**Instruction**
Quote the listing below verbatim, every line in its original order, without altering any character.

**Supplied data**

******************************

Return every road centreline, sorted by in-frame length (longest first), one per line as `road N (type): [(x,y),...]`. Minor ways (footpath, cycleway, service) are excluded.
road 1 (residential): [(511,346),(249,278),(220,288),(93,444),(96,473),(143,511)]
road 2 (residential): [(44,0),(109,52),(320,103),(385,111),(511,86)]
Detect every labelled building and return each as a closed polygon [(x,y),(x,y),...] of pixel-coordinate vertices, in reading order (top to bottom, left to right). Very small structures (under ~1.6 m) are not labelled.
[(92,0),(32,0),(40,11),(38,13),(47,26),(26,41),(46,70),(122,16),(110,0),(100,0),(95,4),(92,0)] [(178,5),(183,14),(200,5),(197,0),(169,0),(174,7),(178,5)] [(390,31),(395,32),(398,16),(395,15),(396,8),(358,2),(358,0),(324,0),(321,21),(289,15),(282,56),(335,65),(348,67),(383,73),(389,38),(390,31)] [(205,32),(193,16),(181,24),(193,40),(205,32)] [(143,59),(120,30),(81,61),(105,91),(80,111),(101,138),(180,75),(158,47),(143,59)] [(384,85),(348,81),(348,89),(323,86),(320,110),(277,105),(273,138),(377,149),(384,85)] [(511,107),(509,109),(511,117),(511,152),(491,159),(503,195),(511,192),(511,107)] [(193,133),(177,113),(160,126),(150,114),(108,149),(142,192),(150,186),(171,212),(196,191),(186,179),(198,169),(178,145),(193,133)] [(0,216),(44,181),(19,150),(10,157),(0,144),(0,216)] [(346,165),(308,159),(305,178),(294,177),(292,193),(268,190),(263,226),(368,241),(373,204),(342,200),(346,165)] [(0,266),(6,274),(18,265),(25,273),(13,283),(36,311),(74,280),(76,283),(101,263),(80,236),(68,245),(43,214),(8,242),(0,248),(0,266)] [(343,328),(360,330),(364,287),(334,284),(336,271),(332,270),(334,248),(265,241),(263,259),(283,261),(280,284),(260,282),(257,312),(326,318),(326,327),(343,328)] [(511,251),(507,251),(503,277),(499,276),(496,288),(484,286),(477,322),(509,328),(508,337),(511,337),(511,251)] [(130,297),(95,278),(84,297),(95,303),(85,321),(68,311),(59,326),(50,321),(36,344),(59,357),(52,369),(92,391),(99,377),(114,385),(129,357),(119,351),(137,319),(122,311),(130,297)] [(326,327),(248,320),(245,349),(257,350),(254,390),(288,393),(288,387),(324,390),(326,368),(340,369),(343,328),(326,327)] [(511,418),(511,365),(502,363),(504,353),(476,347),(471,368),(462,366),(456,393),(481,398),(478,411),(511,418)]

******************************

**Exercise output**
Return every road centreline, sorted by in-frame length (longest first), one per line as `road N (type): [(x,y),...]`. Minor ways (footpath, cycleway, service) are excluded.
road 1 (residential): [(511,346),(249,278),(220,288),(93,444),(96,473),(143,511)]
road 2 (residential): [(44,0),(109,52),(320,103),(385,111),(511,86)]
Detect every labelled building and return each as a closed polygon [(x,y),(x,y),...] of pixel-coordinate vertices, in reading order (top to bottom, left to right). Very small structures (under ~1.6 m) are not labelled.
[(92,0),(32,0),(40,11),(38,13),(47,26),(26,41),(46,70),(122,16),(110,0),(100,0),(95,4),(92,0)] [(178,5),(183,14),(200,5),(197,0),(169,0),(174,7),(178,5)] [(390,31),(395,32),(398,16),(395,15),(396,8),(358,2),(358,0),(324,0),(321,21),(289,15),(282,56),(335,65),(348,67),(383,73),(389,38),(390,31)] [(205,32),(193,16),(181,24),(193,40),(205,32)] [(143,59),(120,30),(81,61),(105,91),(80,111),(101,138),(180,75),(158,47),(143,59)] [(384,85),(348,81),(348,89),(323,86),(320,110),(277,105),(273,138),(377,149),(384,85)] [(511,107),(509,109),(511,117),(511,152),(491,159),(503,195),(511,192),(511,107)] [(193,133),(177,113),(160,126),(150,114),(108,149),(142,192),(150,186),(171,212),(196,191),(186,179),(198,169),(178,145),(193,133)] [(0,216),(44,181),(19,150),(10,157),(0,144),(0,216)] [(346,165),(308,159),(305,178),(294,177),(292,193),(268,190),(263,226),(368,241),(373,204),(342,200),(346,165)] [(0,266),(6,274),(18,265),(25,273),(13,283),(36,311),(74,280),(76,283),(101,263),(80,236),(68,245),(43,214),(8,242),(0,248),(0,266)] [(343,328),(360,330),(364,287),(334,284),(336,271),(332,270),(334,248),(265,241),(263,259),(283,261),(280,284),(260,282),(257,312),(326,318),(326,327),(343,328)] [(511,251),(507,251),(503,277),(499,276),(496,288),(484,286),(477,322),(509,328),(508,337),(511,337),(511,251)] [(130,297),(95,278),(84,297),(95,303),(85,321),(68,311),(59,326),(50,321),(36,344),(59,357),(52,369),(92,391),(99,377),(114,385),(129,357),(119,351),(137,319),(122,311),(130,297)] [(326,327),(248,320),(245,349),(257,350),(254,390),(288,393),(288,387),(324,390),(326,368),(340,369),(343,328),(326,327)] [(511,418),(511,365),(502,363),(504,353),(476,347),(471,368),(462,366),(456,393),(481,398),(478,411),(511,418)]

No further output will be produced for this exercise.